• [Work order]: The result should consist solely of the line containing "(604, 909) = (447, 470): purple" and the lines that follow it below, each reproduced exactly, the last line included.

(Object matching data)
++++++++++

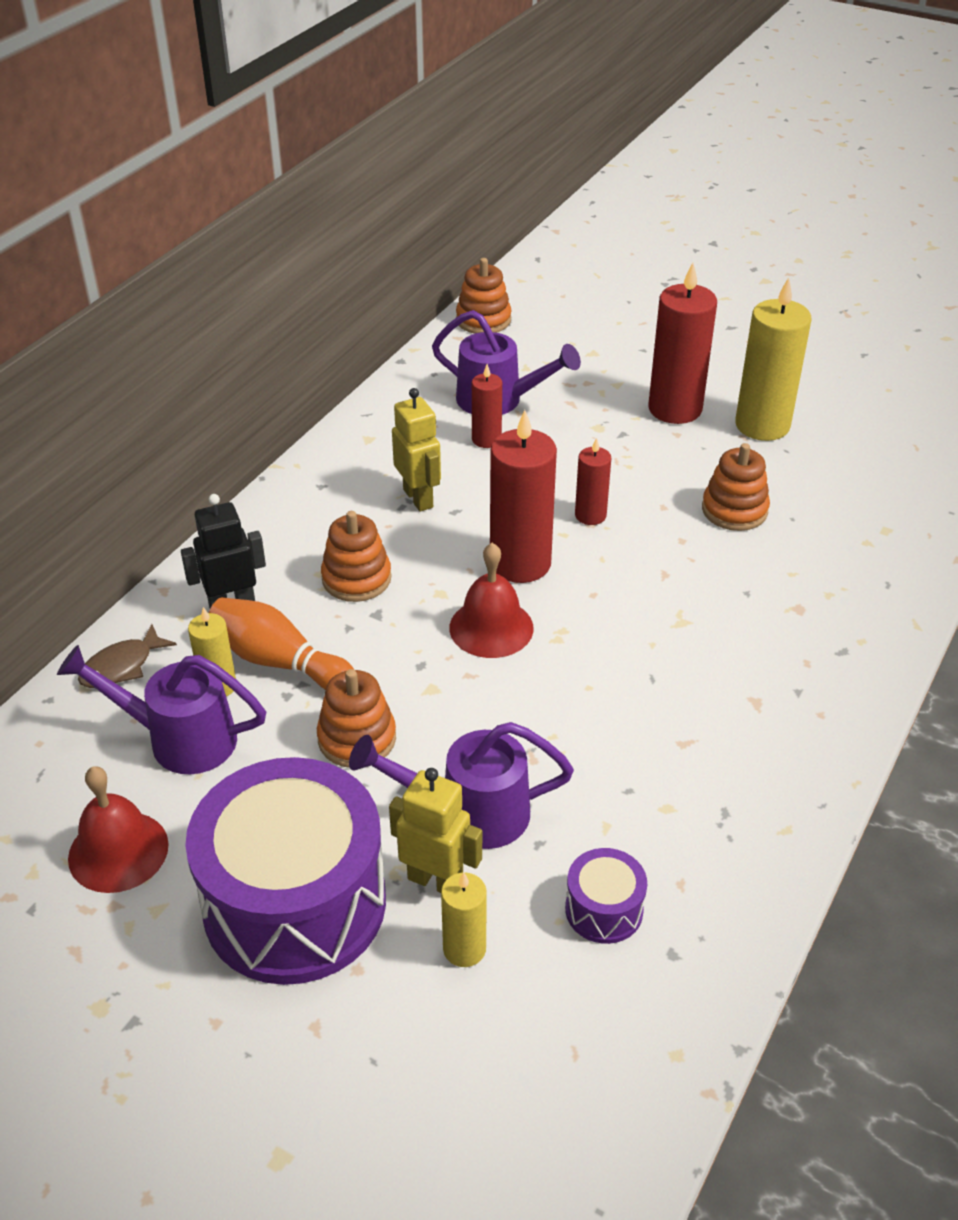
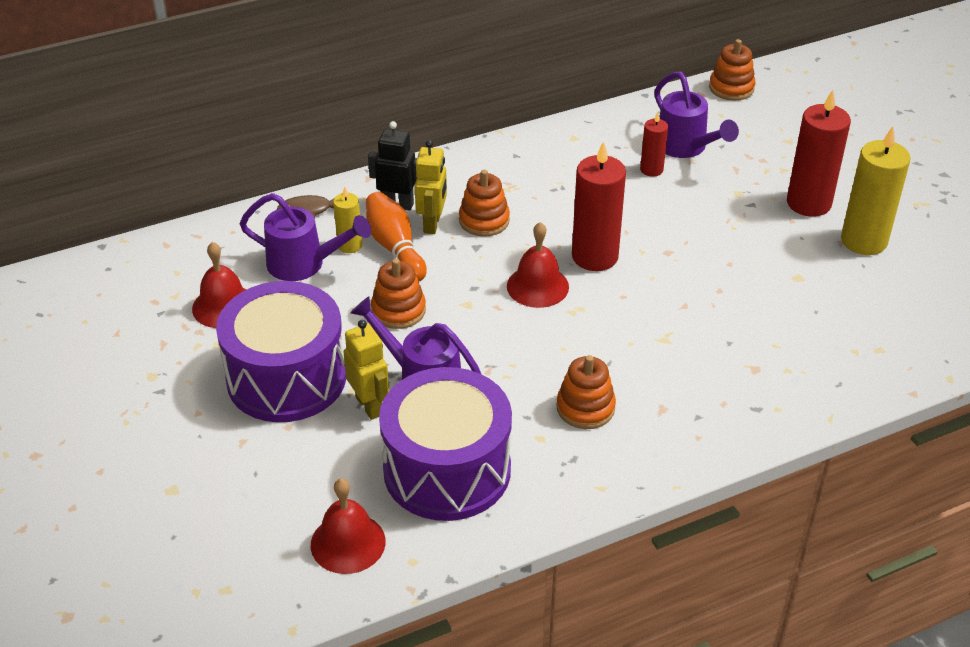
camera: 35 degrees right, 0 degrees up
(180, 739) = (304, 264): purple watering can -> purple watering can turned 150 degrees clockwise
(418, 498) = (569, 188): yellow robot -> yellow robot (432, 224)
(464, 949) = (351, 447): yellow candle -> none
(579, 1081) = (348, 543): none -> red bell
(590, 515) = (672, 247): red candle -> none
(604, 909) = (447, 470): purple drum -> purple drum, size x2.35
(734, 510) = (778, 287): orange stacking toy -> orange stacking toy (585, 408)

++++++++++

• [Solved exercise]:
(604, 909) = (447, 470): purple drum -> purple drum, size x2.35
(734, 510) = (778, 287): orange stacking toy -> orange stacking toy (585, 408)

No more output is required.